*** Opening Task data ***
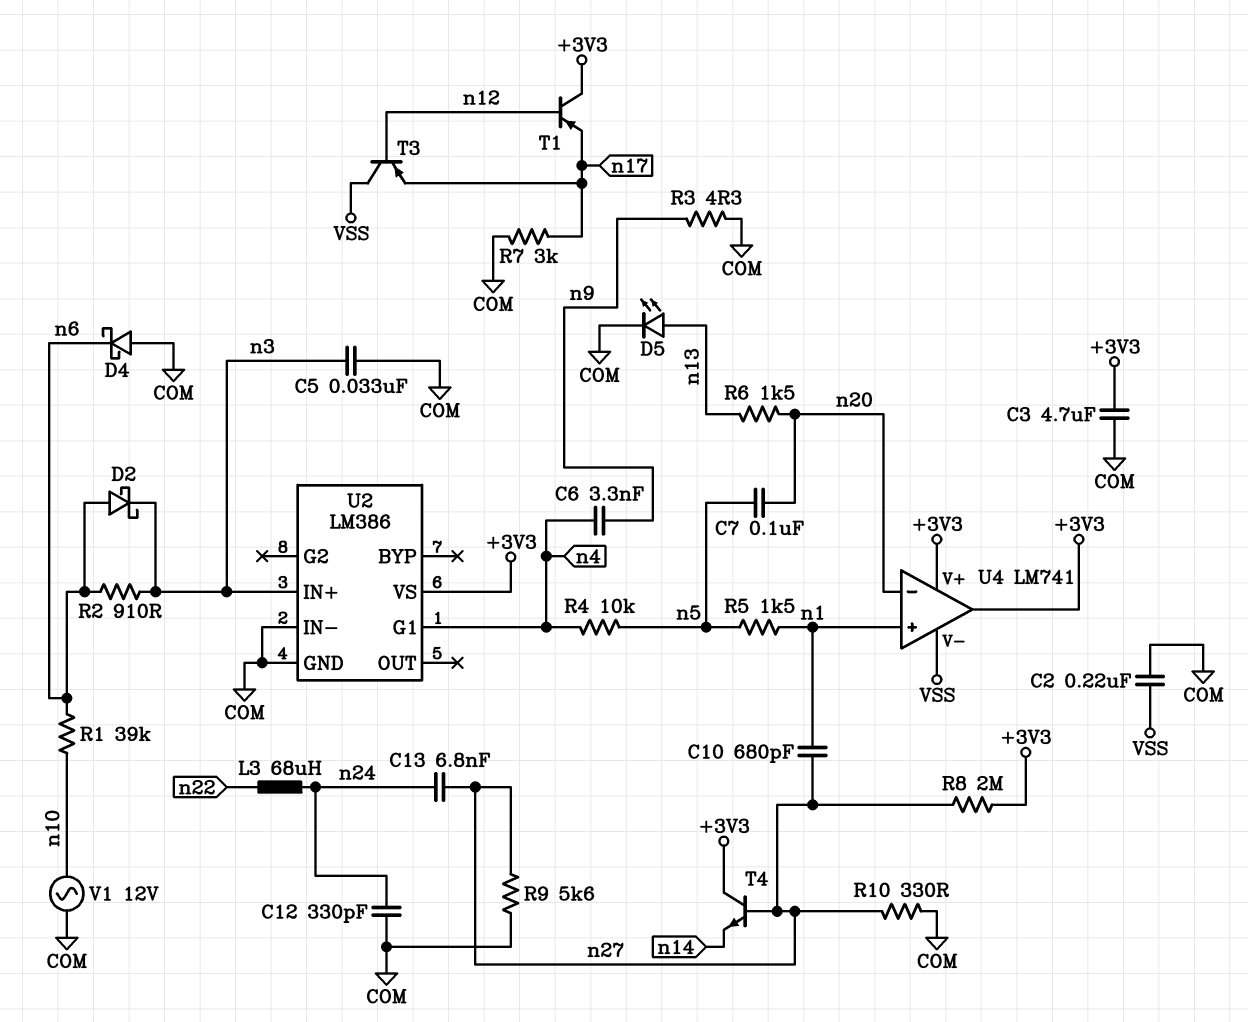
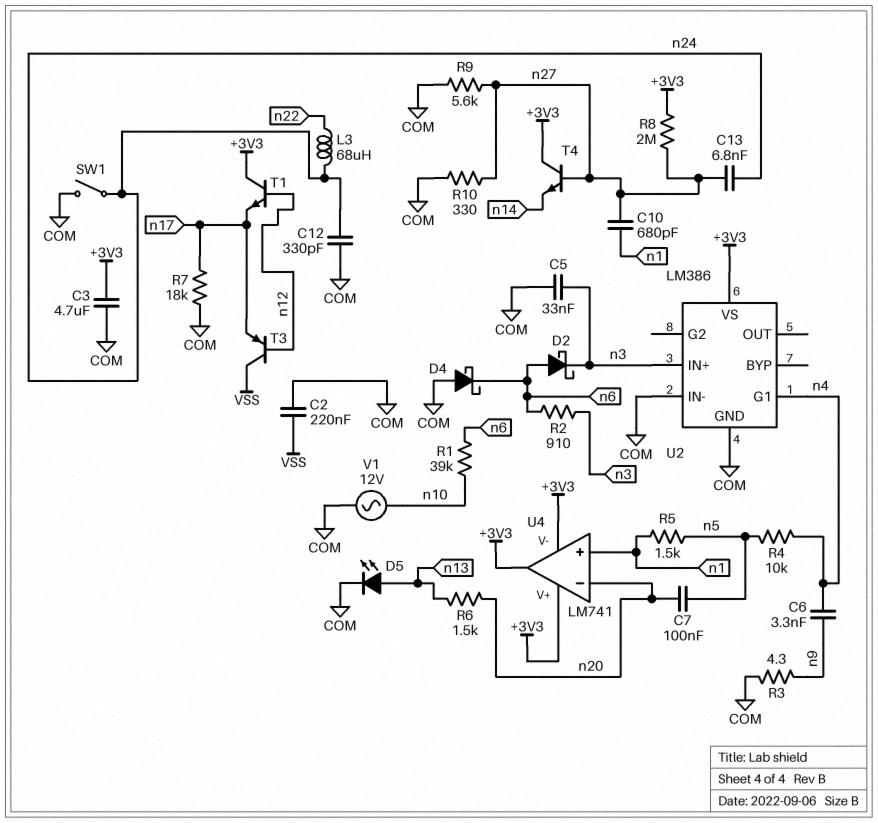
R7: 3k (COM, n17) -> 18k (COM, n17)
SW1: none -> switch (COM, n24)
T1: PNP (B n12, C +3V3, E n17) -> NPN (B n12, C +3V3, E n17)
U4 pin V-: VSS -> +3V3

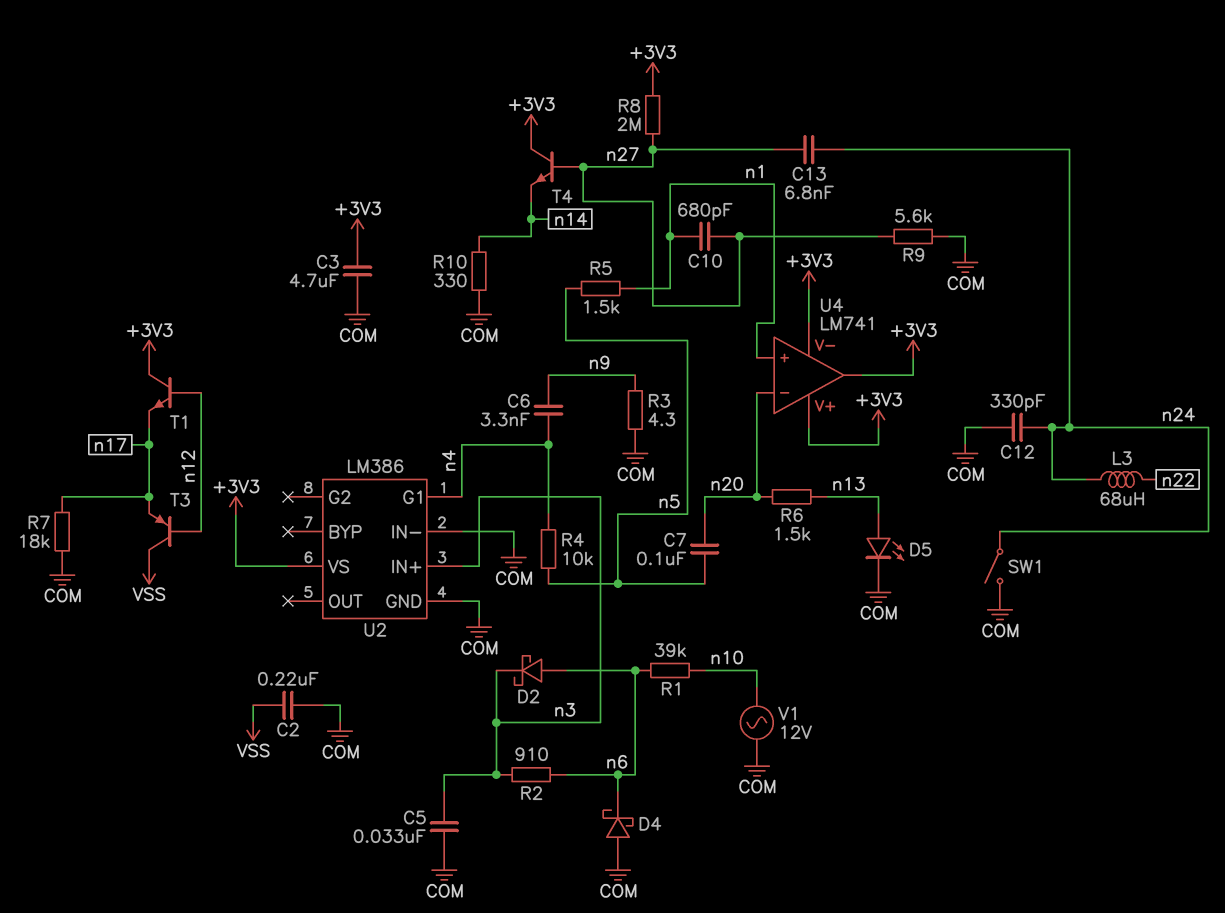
R10: 330 (COM, n27) -> 330 (COM, n14)

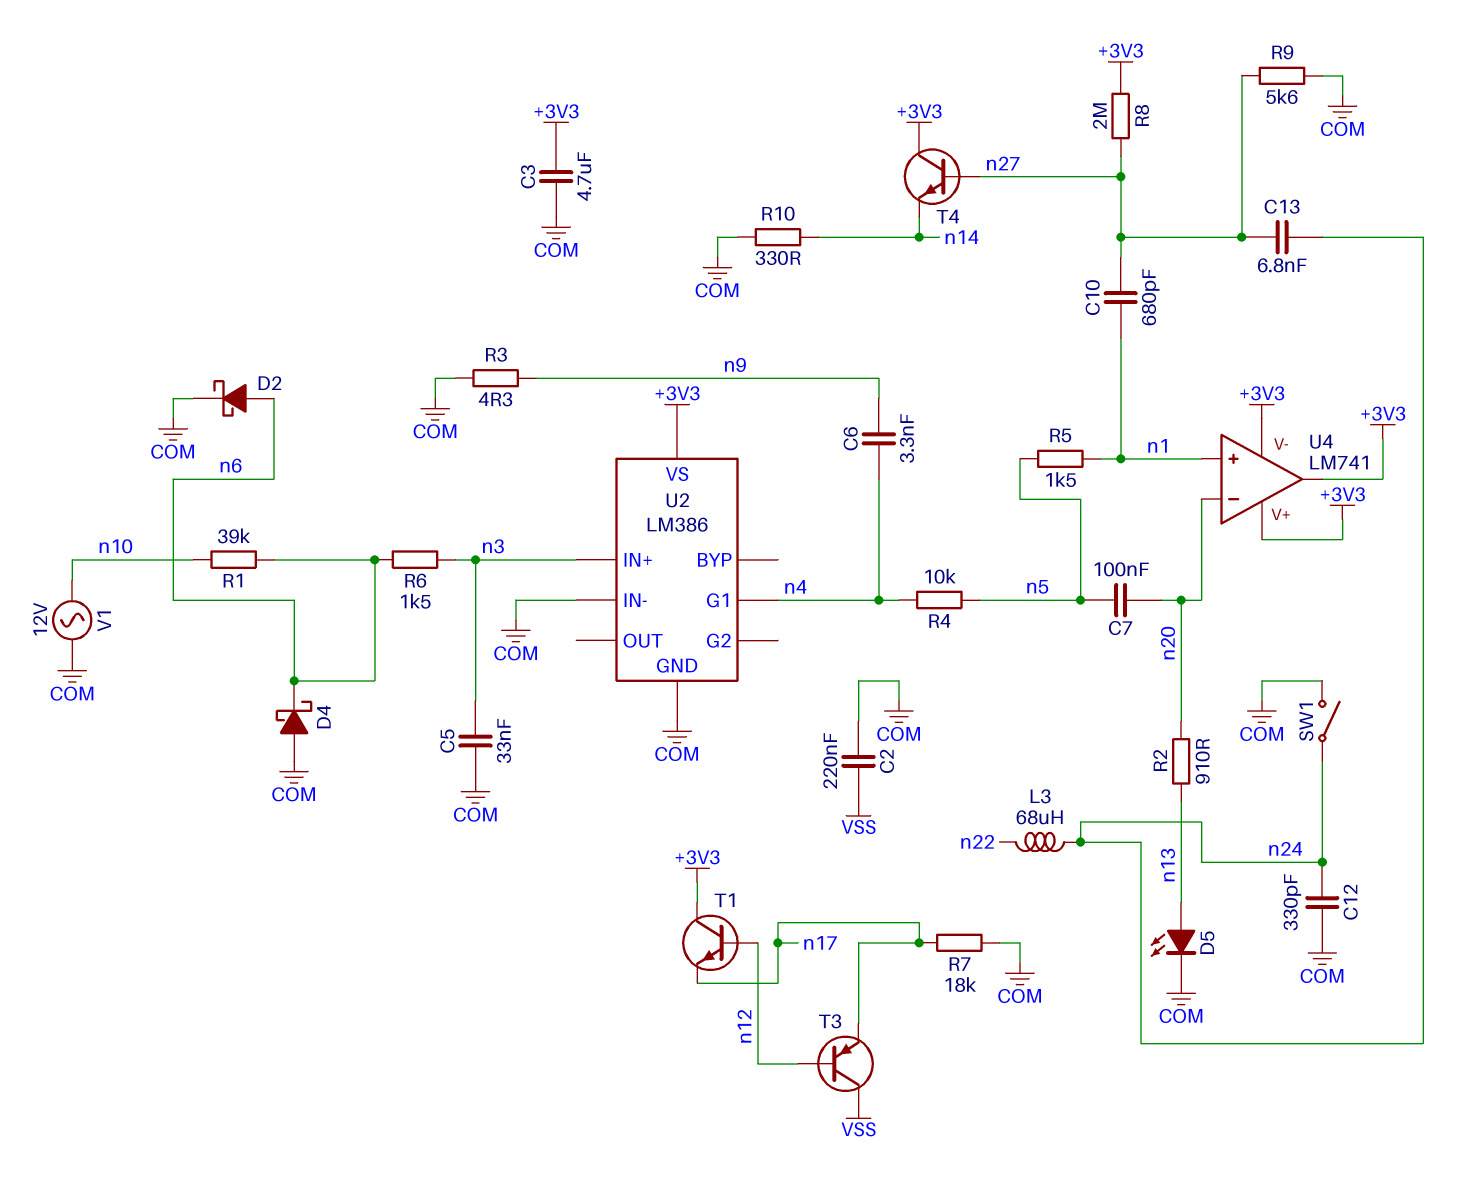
D2: schottky (A n6, K n3) -> schottky (A n6, K COM)
R2: 910 (n3, n6) -> 910 (n13, n20)
R6: 1.5k (n13, n20) -> 1.5k (n3, n6)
*** Closing Task data ***
## [Aim of the exercise]
All of the material must be given again exactly, though no picture may appear in the copy.

## [Exercise solution]
R7: 3k (COM, n17) -> 18k (COM, n17)
SW1: none -> switch (COM, n24)
T1: PNP (B n12, C +3V3, E n17) -> NPN (B n12, C +3V3, E n17)
U4 pin V-: VSS -> +3V3

R10: 330 (COM, n27) -> 330 (COM, n14)

D2: schottky (A n6, K n3) -> schottky (A n6, K COM)
R2: 910 (n3, n6) -> 910 (n13, n20)
R6: 1.5k (n13, n20) -> 1.5k (n3, n6)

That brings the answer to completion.